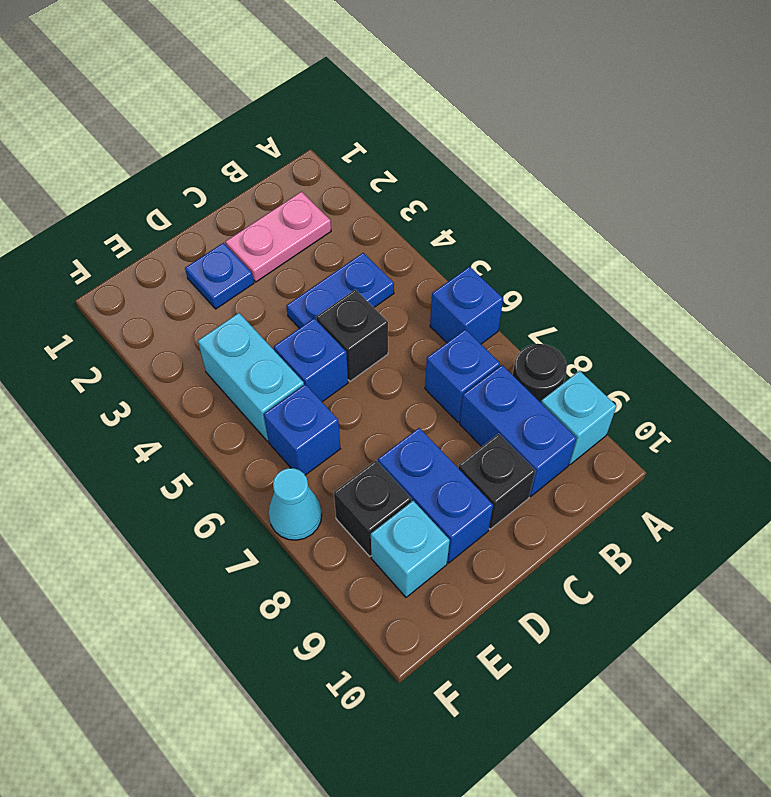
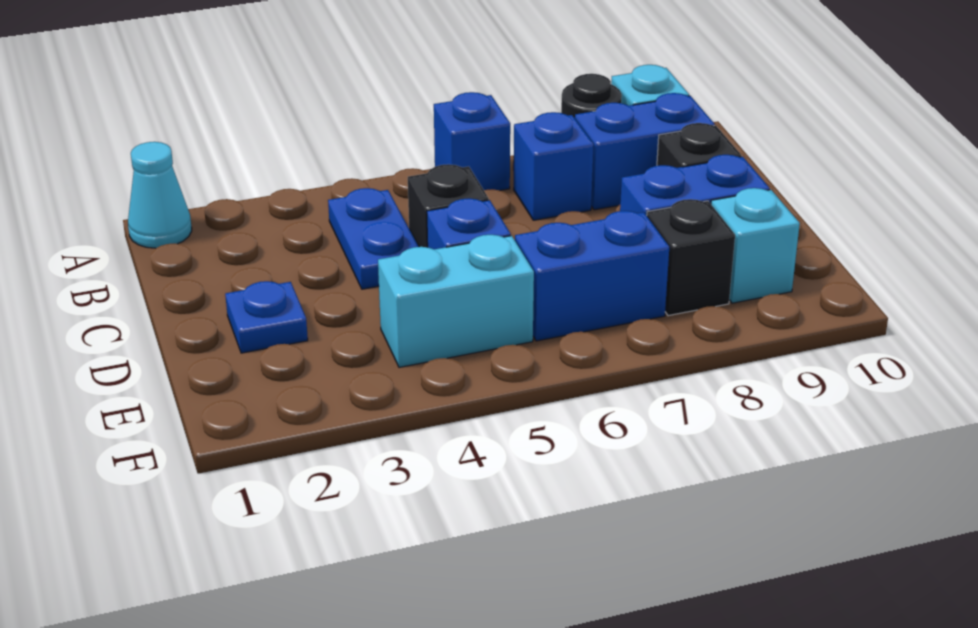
pink plate B2:C2 level 1 -> none
blue brick E6 level 1 -> blue brick E6:E7 level 1
cyan cone F7 level 1 -> cyan cone A1 level 1

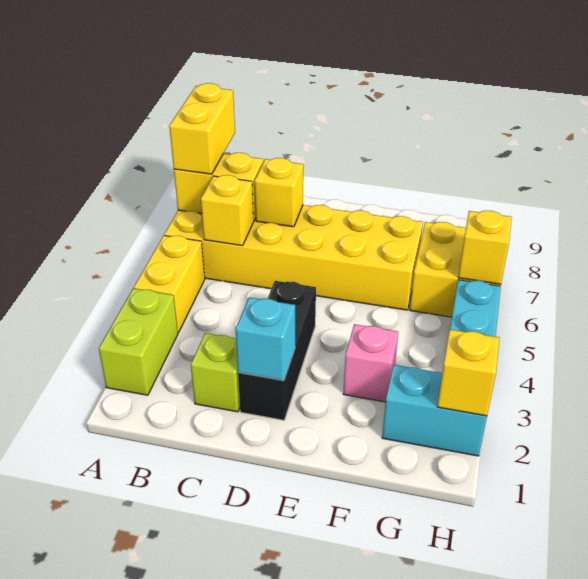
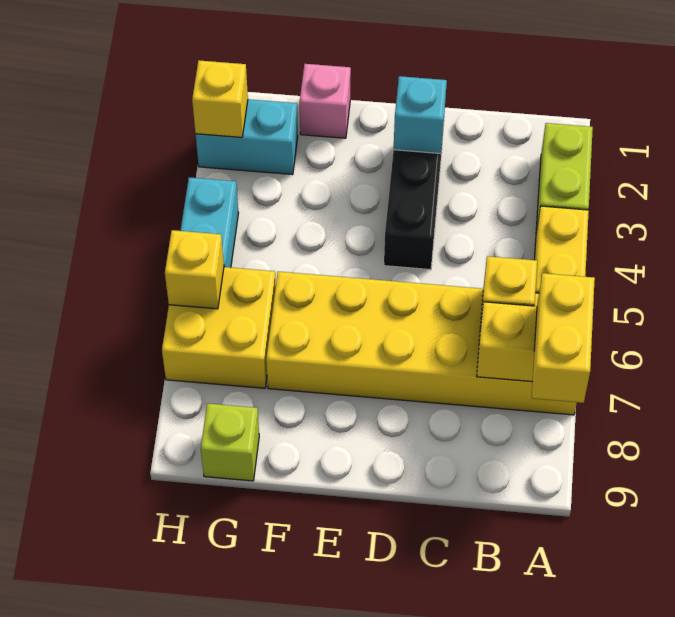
lime brick C2 level 1 -> lime brick G9 level 1
yellow brick C7 level 2 -> none
pink brick F3 level 1 -> pink brick F1 level 1

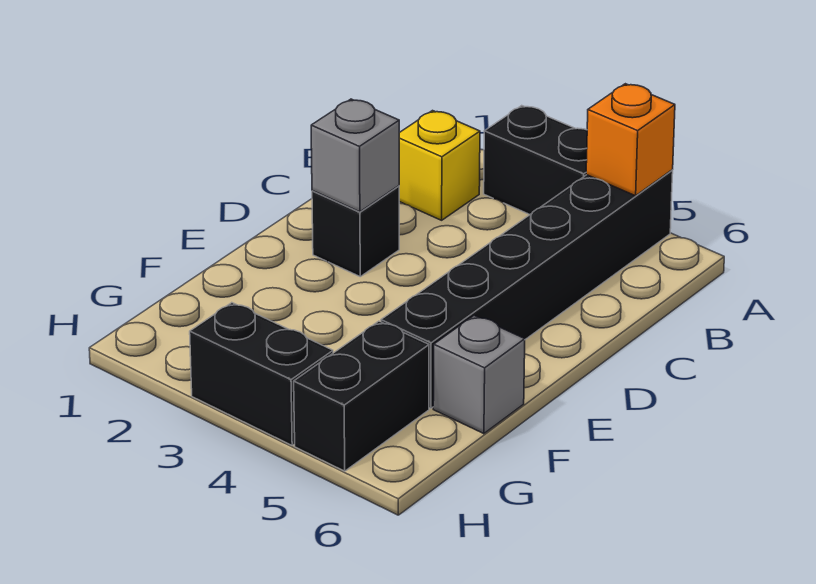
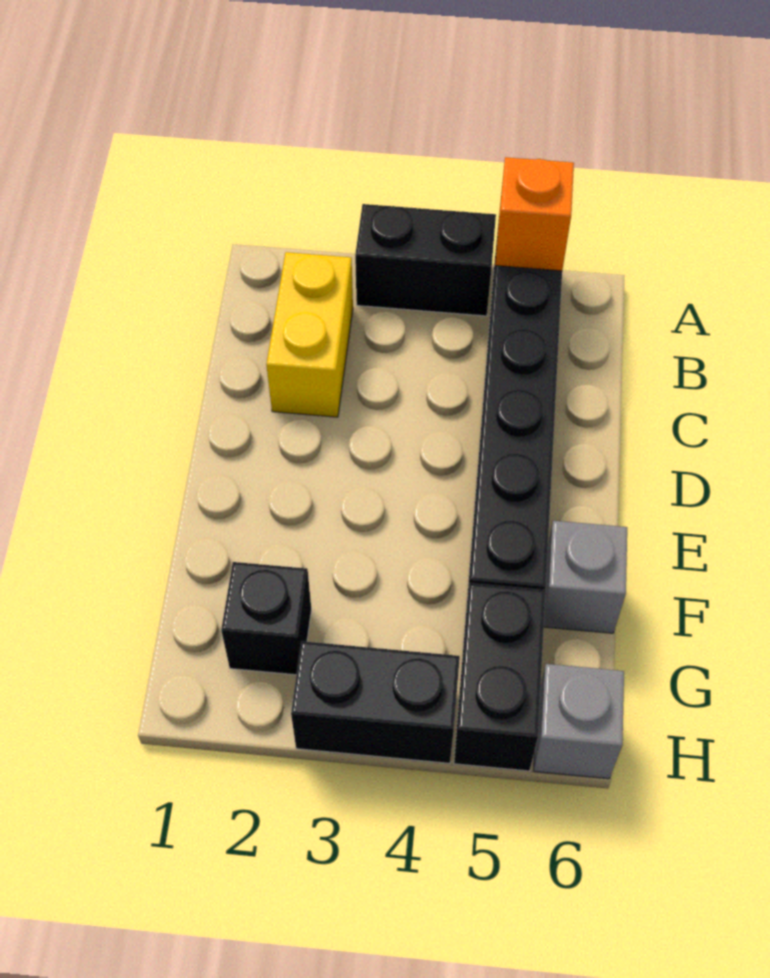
yellow brick B2 level 1 -> yellow brick B2:C2 level 1
black brick D2 level 1 -> black brick G2 level 1
grey brick D2 level 2 -> grey brick H6 level 1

PROBLEM TO SOLVE
Copy out every entry above word for word; omit the images.

WRITTEN RESPONSE
pink plate B2:C2 level 1 -> none
blue brick E6 level 1 -> blue brick E6:E7 level 1
cyan cone F7 level 1 -> cyan cone A1 level 1

lime brick C2 level 1 -> lime brick G9 level 1
yellow brick C7 level 2 -> none
pink brick F3 level 1 -> pink brick F1 level 1

yellow brick B2 level 1 -> yellow brick B2:C2 level 1
black brick D2 level 1 -> black brick G2 level 1
grey brick D2 level 2 -> grey brick H6 level 1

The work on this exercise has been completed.